* [Exercise prompt] Copy each entry below verbatim. Skip the pictures.

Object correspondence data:
════════════════
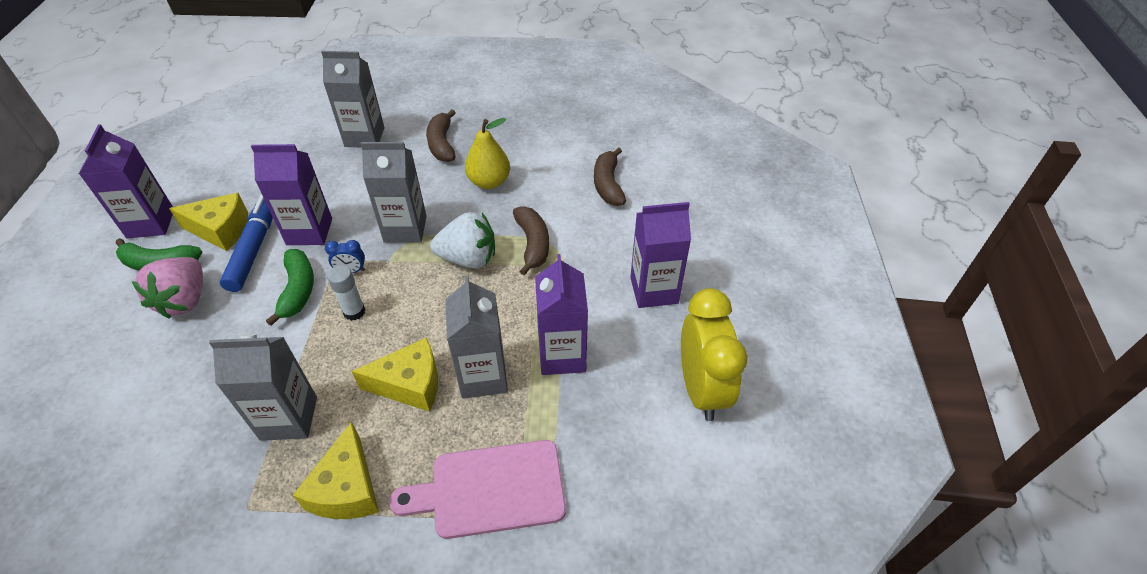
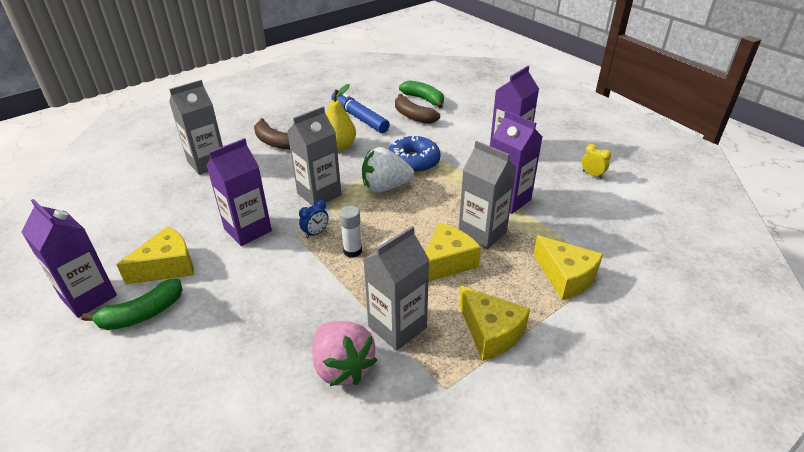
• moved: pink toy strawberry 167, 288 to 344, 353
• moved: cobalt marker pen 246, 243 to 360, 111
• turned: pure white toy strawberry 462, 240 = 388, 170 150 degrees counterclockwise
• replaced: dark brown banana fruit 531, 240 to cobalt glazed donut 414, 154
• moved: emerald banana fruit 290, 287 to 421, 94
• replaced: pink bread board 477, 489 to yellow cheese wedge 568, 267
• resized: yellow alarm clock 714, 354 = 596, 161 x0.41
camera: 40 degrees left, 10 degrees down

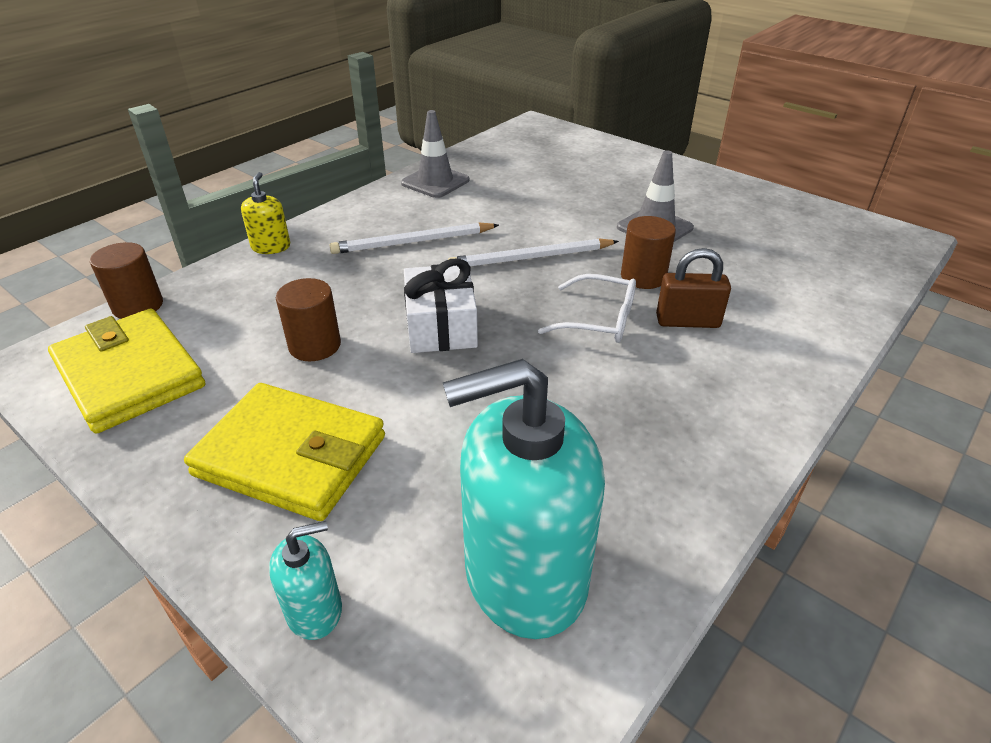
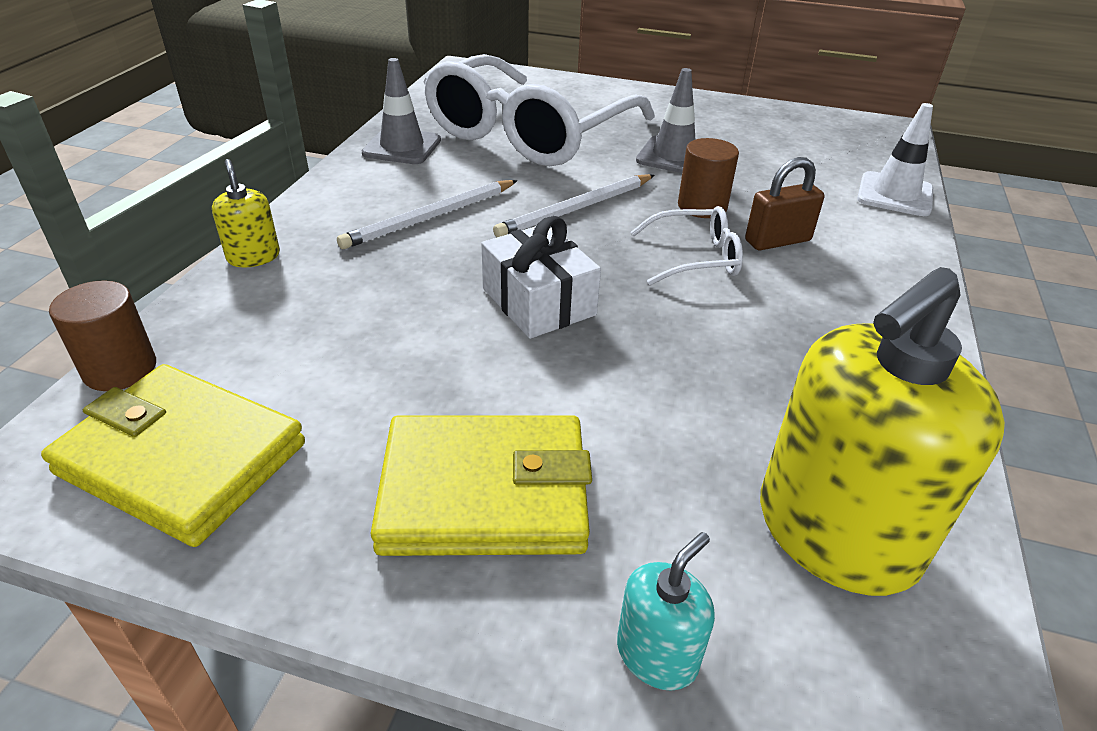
• added: pure white spectacles 539, 110
• recoloured: aqua soap pump 524, 499 to yellow soap pump 882, 431
• added: pure white road cone 895, 159
• removed: dark brown cylinder 308, 319
camera: 25 degrees left, 0 degrees up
════════════════
* [Answer space]
• moved: pink toy strawberry 167, 288 to 344, 353
• moved: cobalt marker pen 246, 243 to 360, 111
• turned: pure white toy strawberry 462, 240 = 388, 170 150 degrees counterclockwise
• replaced: dark brown banana fruit 531, 240 to cobalt glazed donut 414, 154
• moved: emerald banana fruit 290, 287 to 421, 94
• replaced: pink bread board 477, 489 to yellow cheese wedge 568, 267
• resized: yellow alarm clock 714, 354 = 596, 161 x0.41
camera: 40 degrees left, 10 degrees down

• added: pure white spectacles 539, 110
• recoloured: aqua soap pump 524, 499 to yellow soap pump 882, 431
• added: pure white road cone 895, 159
• removed: dark brown cylinder 308, 319
camera: 25 degrees left, 0 degrees up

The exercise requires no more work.